BEGIN PROVIDED MATERIAL

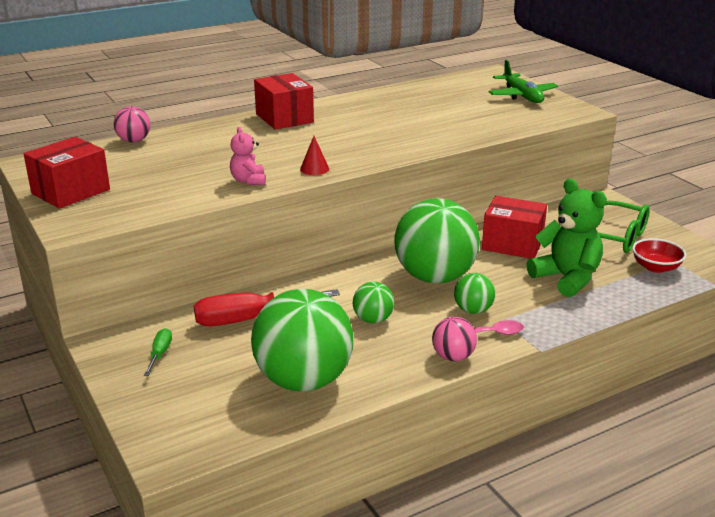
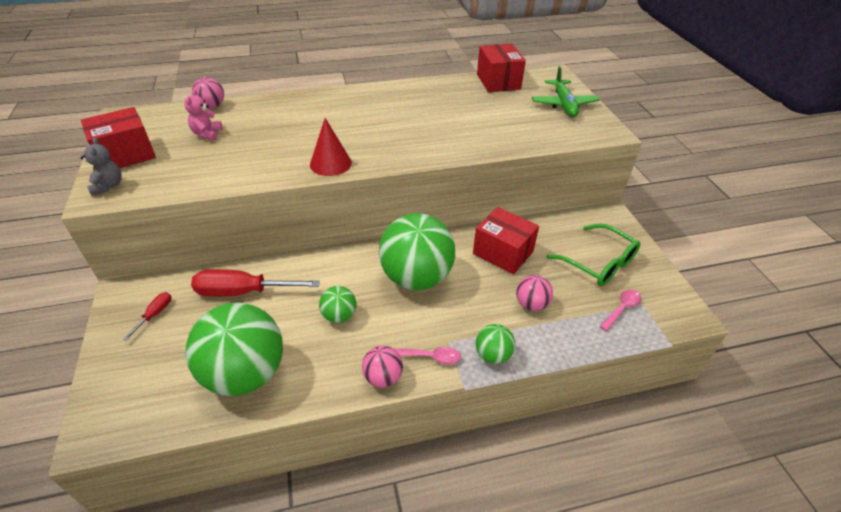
camera: 15 degrees right, 15 degrees up
(76, 218) = (108, 186): none -> grey teddy bear
(160, 354) = (155, 314): green screwdriver -> red screwdriver
(248, 181) = (268, 168): pink teddy bear -> pink teddy bear (207, 134)
(284, 118) = (344, 99): red box -> red box (498, 82)
(314, 169) = (330, 163): red cone -> red cone, size x1.61
(473, 310) = (429, 324): green ball -> green ball (493, 355)
(566, 278) = (531, 304): green teddy bear -> pink ball
(656, 267) = (622, 309): red bowl -> pink spoon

END PROVIDED MATERIAL

PROBLEM TO SOLVE: Nothing but an exact copy belongs in the answer: the lines from the top of the records through the line containing "(314, 169) = (330, 163): red", minus the pictures.

OUTPUT OF THE TASK:
camera: 15 degrees right, 15 degrees up
(76, 218) = (108, 186): none -> grey teddy bear
(160, 354) = (155, 314): green screwdriver -> red screwdriver
(248, 181) = (268, 168): pink teddy bear -> pink teddy bear (207, 134)
(284, 118) = (344, 99): red box -> red box (498, 82)
(314, 169) = (330, 163): red cone -> red cone, size x1.61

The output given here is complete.